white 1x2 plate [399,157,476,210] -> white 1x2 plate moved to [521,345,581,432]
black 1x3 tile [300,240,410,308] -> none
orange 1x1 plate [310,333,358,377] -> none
=-=-=
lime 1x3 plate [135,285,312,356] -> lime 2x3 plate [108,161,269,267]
=-=-=
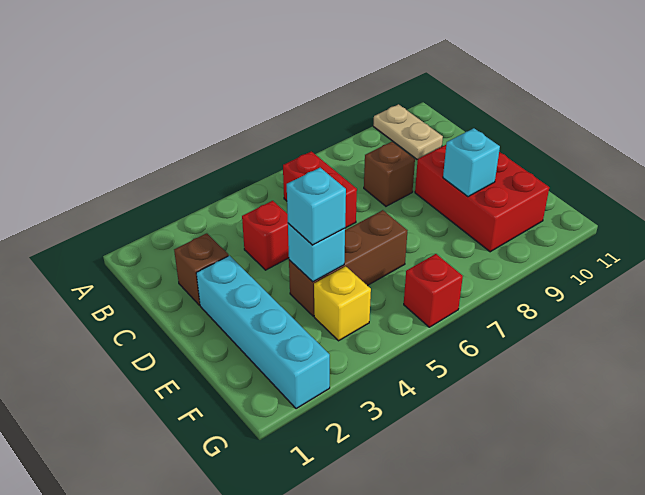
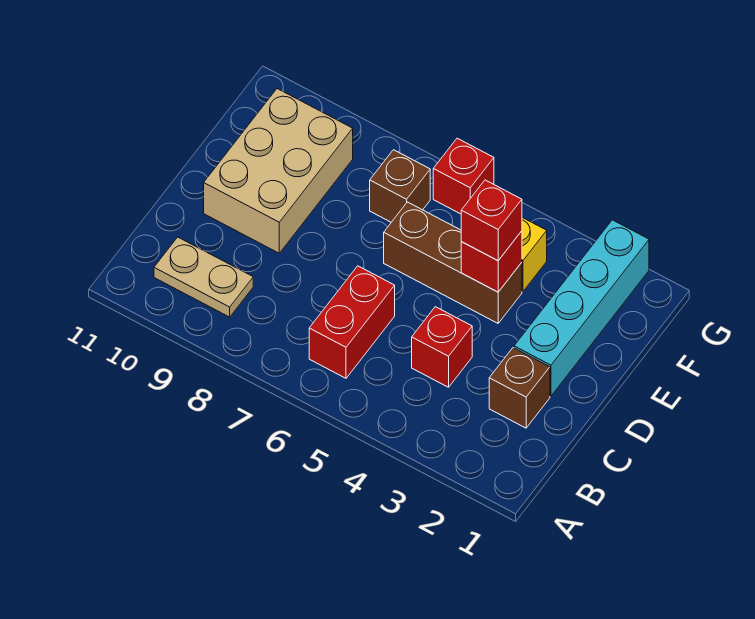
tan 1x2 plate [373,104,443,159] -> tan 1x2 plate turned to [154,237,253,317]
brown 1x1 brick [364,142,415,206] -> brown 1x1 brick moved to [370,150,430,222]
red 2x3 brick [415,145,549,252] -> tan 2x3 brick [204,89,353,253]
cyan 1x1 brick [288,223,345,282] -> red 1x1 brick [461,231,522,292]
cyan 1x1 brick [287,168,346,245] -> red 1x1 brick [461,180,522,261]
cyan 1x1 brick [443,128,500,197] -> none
=-=-=
If the string "moved" appears in a line of the entries, report the line.

§ Answer to this problem:
white 1x2 plate [399,157,476,210] -> white 1x2 plate moved to [521,345,581,432]
brown 1x1 brick [364,142,415,206] -> brown 1x1 brick moved to [370,150,430,222]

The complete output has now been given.